**ASSIGNMENT**
Would you restate every entry below word for word? Leave out the pictures.

(Multi-step shape changes)
►
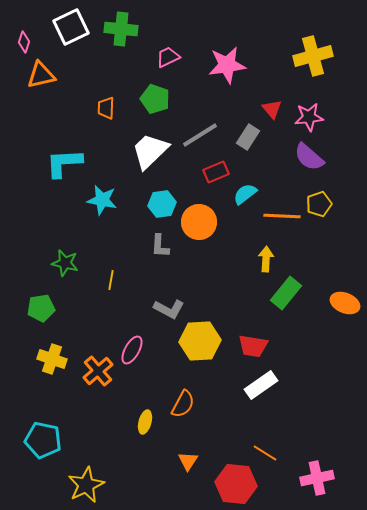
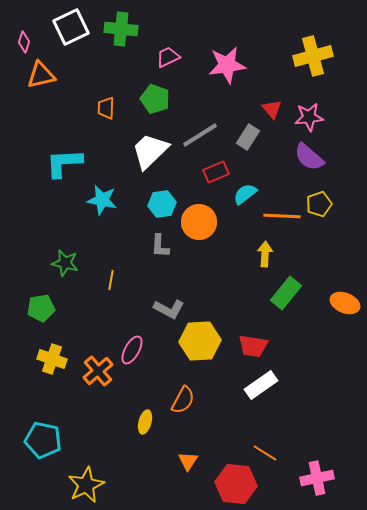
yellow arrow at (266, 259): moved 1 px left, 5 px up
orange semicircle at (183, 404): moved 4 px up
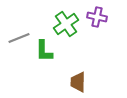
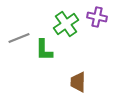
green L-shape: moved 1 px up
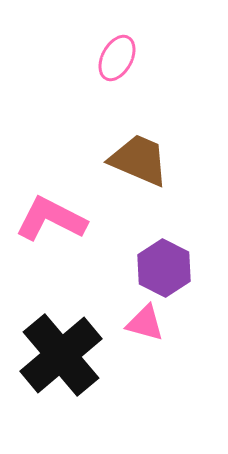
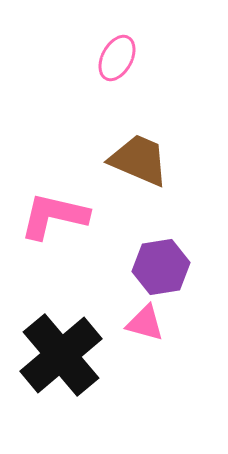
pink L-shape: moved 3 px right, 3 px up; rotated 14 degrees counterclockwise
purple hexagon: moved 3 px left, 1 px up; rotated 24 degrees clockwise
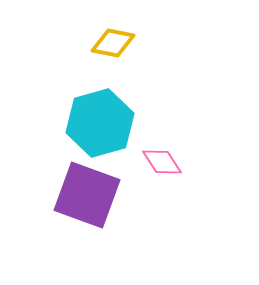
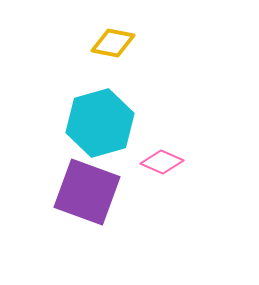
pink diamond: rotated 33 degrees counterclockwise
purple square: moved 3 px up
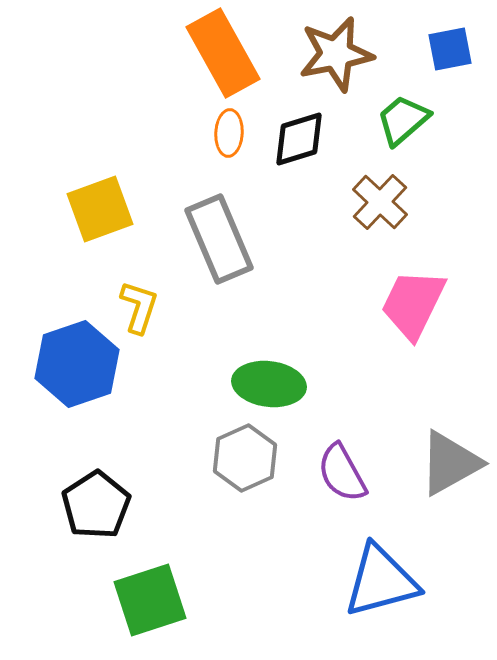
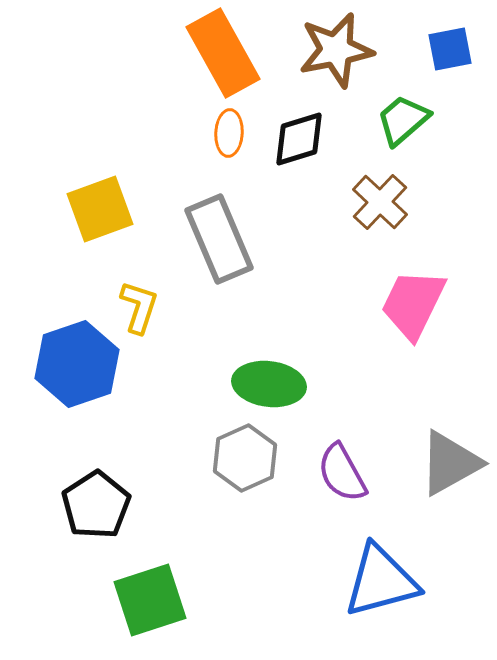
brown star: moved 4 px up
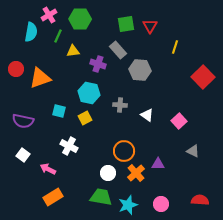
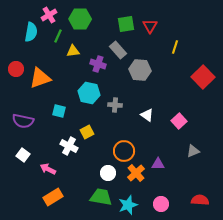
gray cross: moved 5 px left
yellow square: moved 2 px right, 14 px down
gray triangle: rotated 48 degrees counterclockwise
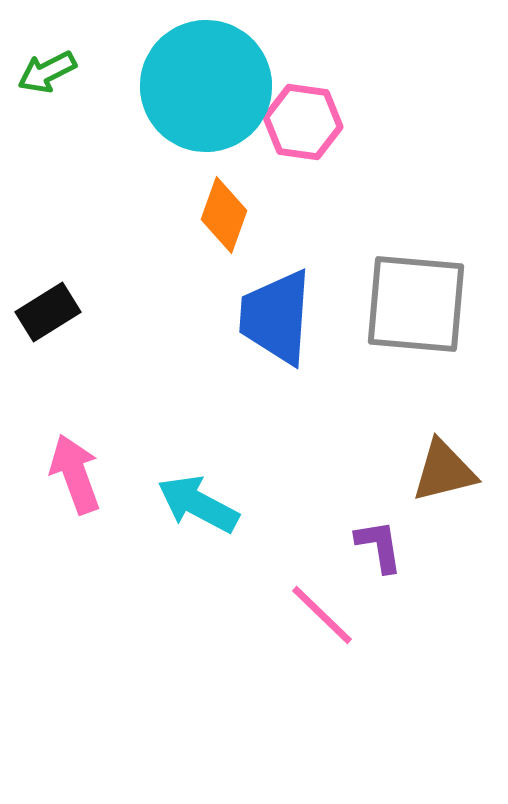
◄
**SOLUTION FOR THIS PROBLEM**
yellow arrow at (266, 259): moved 1 px left, 5 px up
orange semicircle at (183, 404): moved 4 px up
green L-shape: moved 1 px up
pink L-shape: moved 3 px right, 3 px up; rotated 14 degrees counterclockwise
purple hexagon: moved 3 px left, 1 px up; rotated 24 degrees clockwise
pink diamond: rotated 33 degrees counterclockwise
purple square: moved 3 px up
brown star: moved 4 px up
gray cross: moved 5 px left
yellow square: moved 2 px right, 14 px down
gray triangle: rotated 48 degrees counterclockwise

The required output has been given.